- Material supplied

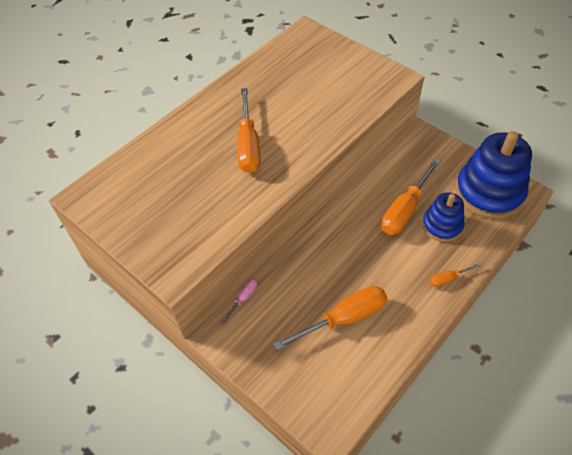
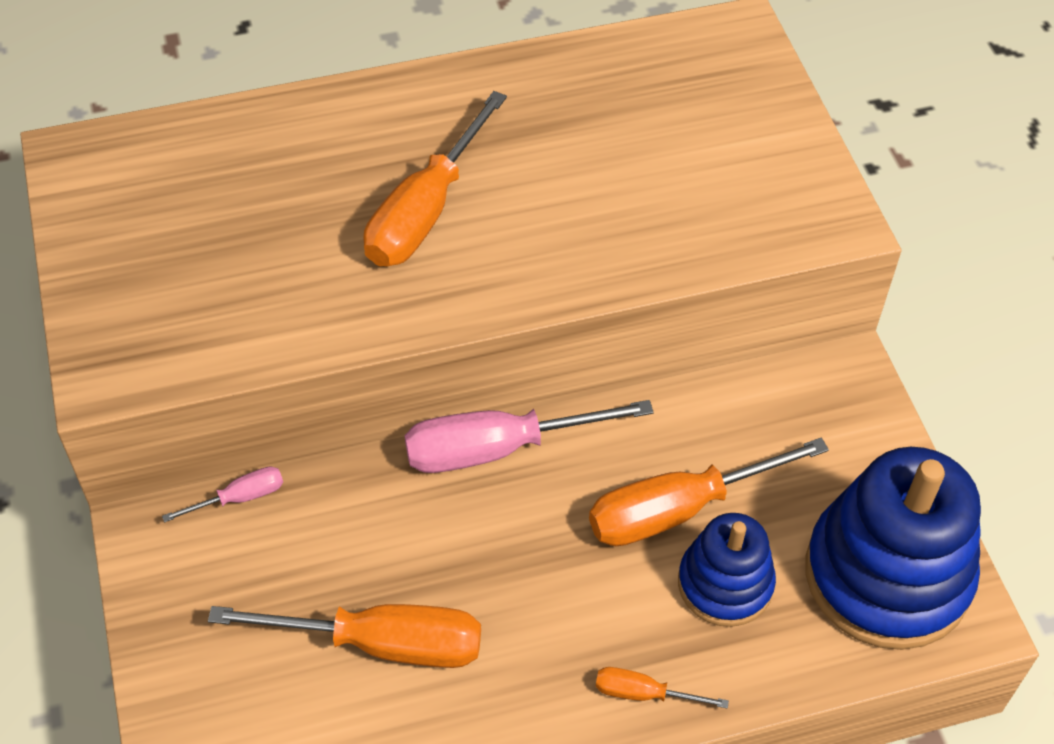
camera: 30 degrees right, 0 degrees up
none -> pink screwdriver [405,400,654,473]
...
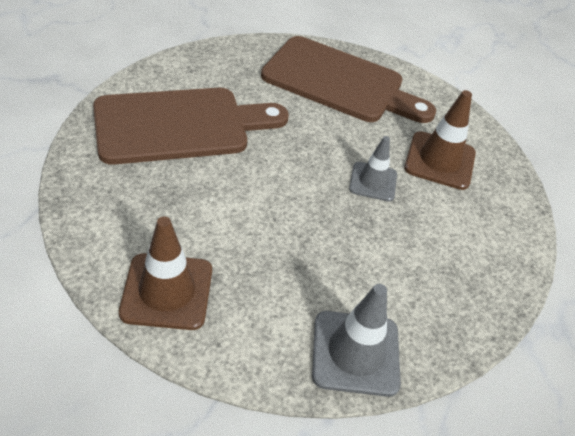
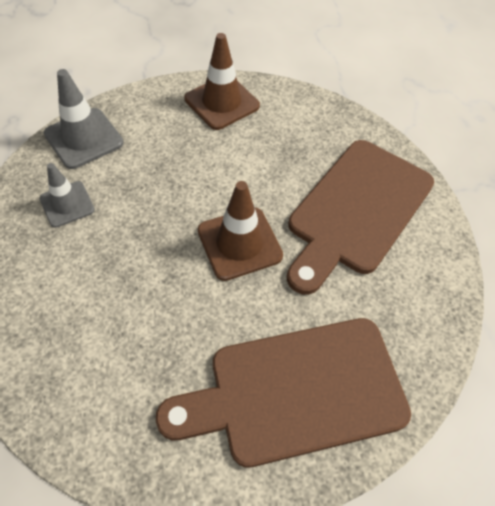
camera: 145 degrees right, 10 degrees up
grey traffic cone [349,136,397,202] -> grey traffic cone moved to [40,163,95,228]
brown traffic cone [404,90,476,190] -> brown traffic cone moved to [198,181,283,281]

- Work required
Will you return exactly the lines above from the one with "camera: 30 degrees right, 0 degrees up" down to the one with "none -> pink screwdriver [405,400,654,473]", counting both as part of the range?

- Output of the task
camera: 30 degrees right, 0 degrees up
none -> pink screwdriver [405,400,654,473]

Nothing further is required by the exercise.